(Material for this task)
BEGIN

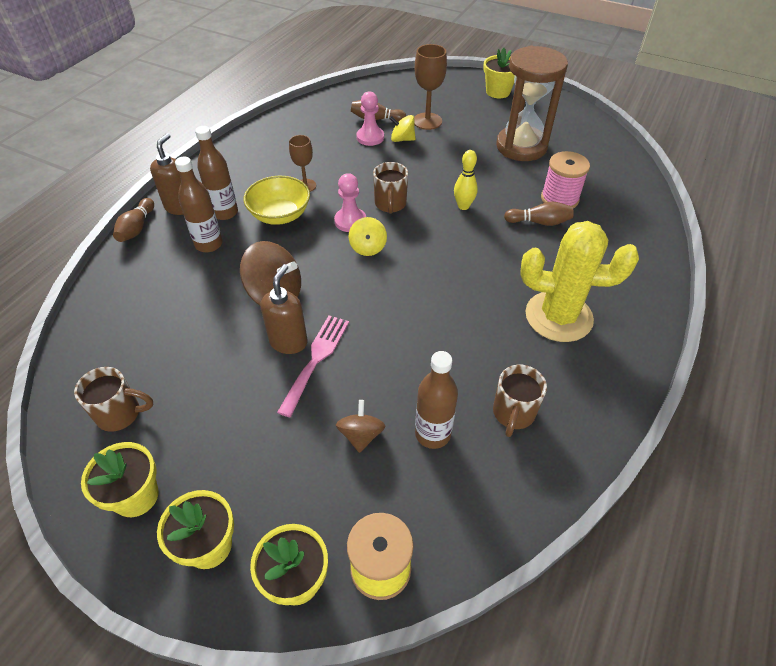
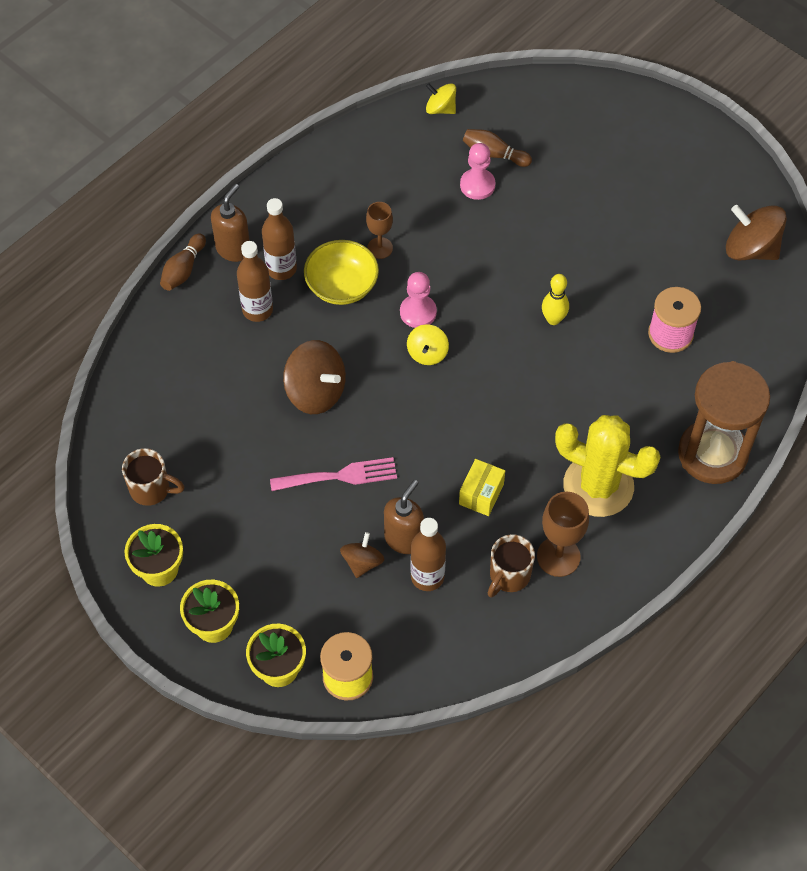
camera: 15 degrees right, 10 degrees up
brown soap dispenser [261,264,308,354] -> brown soap dispenser moved to [384,480,424,554]
pink fork [277,315,349,417] -> pink fork turned 45 degrees clockwise [270,457,397,491]
brown mug [373,162,408,214] -> none
yellow spinning top [389,115,416,142] -> yellow spinning top moved to [426,83,456,114]
brown goblet [414,44,447,130] -> brown goblet moved to [537,492,589,577]
yellow flower pot [483,48,515,98] -> none
brown hourglass [496,45,568,161] -> brown hourglass moved to [678,361,770,484]
brown bowling pin [504,201,573,226] -> none
none -> yellow box [459,459,505,516]
none -> brown spinning top [726,205,787,260]

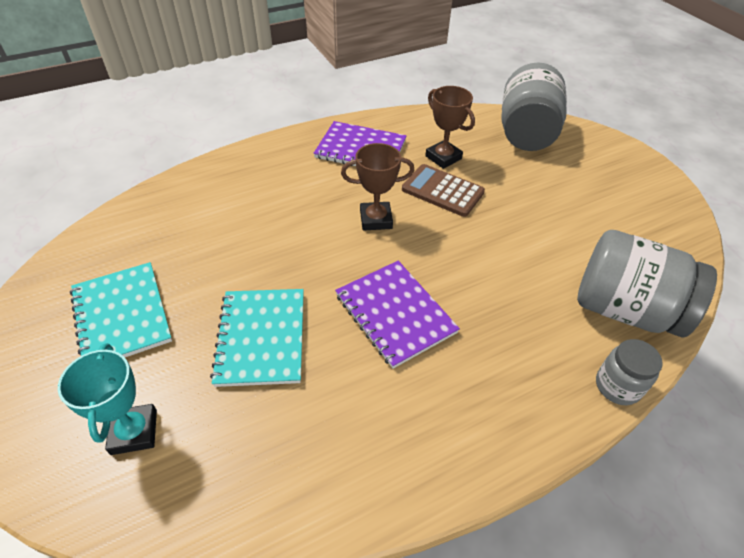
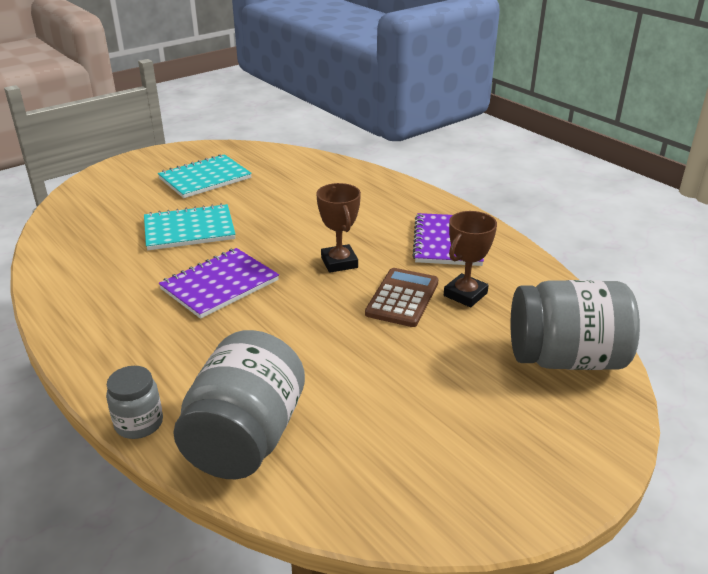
camera: 80 degrees right, 15 degrees down
turquoise trophy [58,343,157,455] -> none

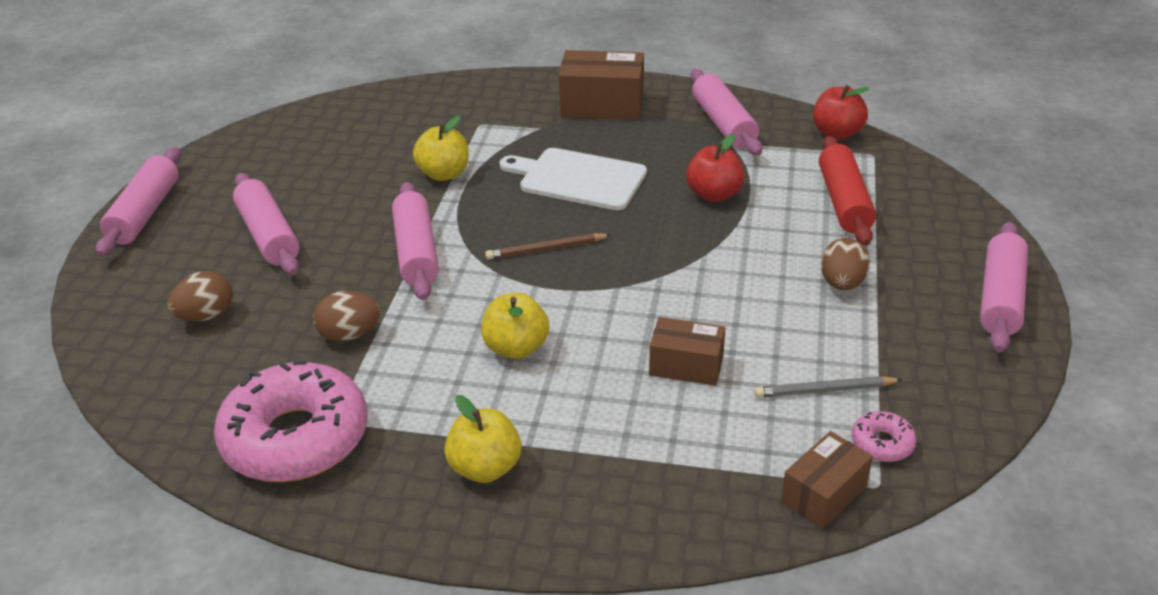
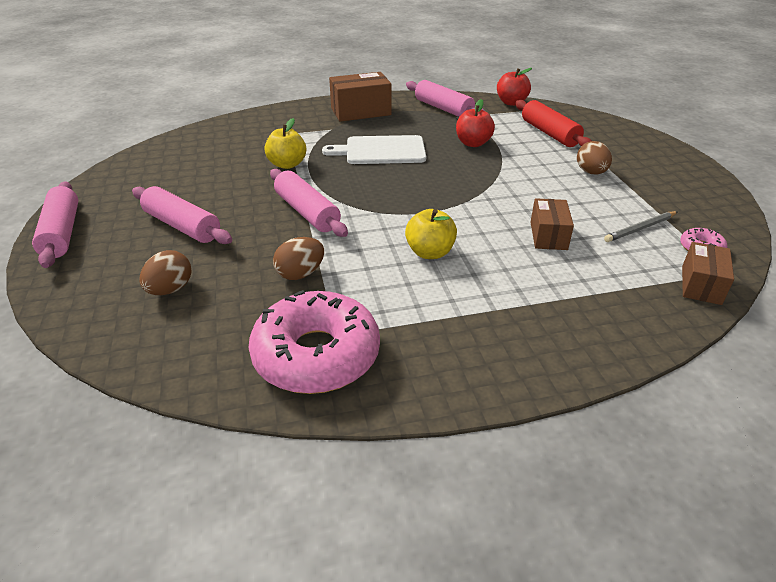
camera: 25 degrees left, 0 degrees up
yellow apple [444,395,521,483] -> none
brown pencil [485,233,610,260] -> none
brown box [649,317,725,386] -> brown box turned 75 degrees counterclockwise [531,198,574,250]
pink rolling pin [980,222,1028,352] -> none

END

(What is expected) Scan the records for the string "turned" and show every line that contains it.

(Result)
pink fork [277,315,349,417] -> pink fork turned 45 degrees clockwise [270,457,397,491]
brown box [649,317,725,386] -> brown box turned 75 degrees counterclockwise [531,198,574,250]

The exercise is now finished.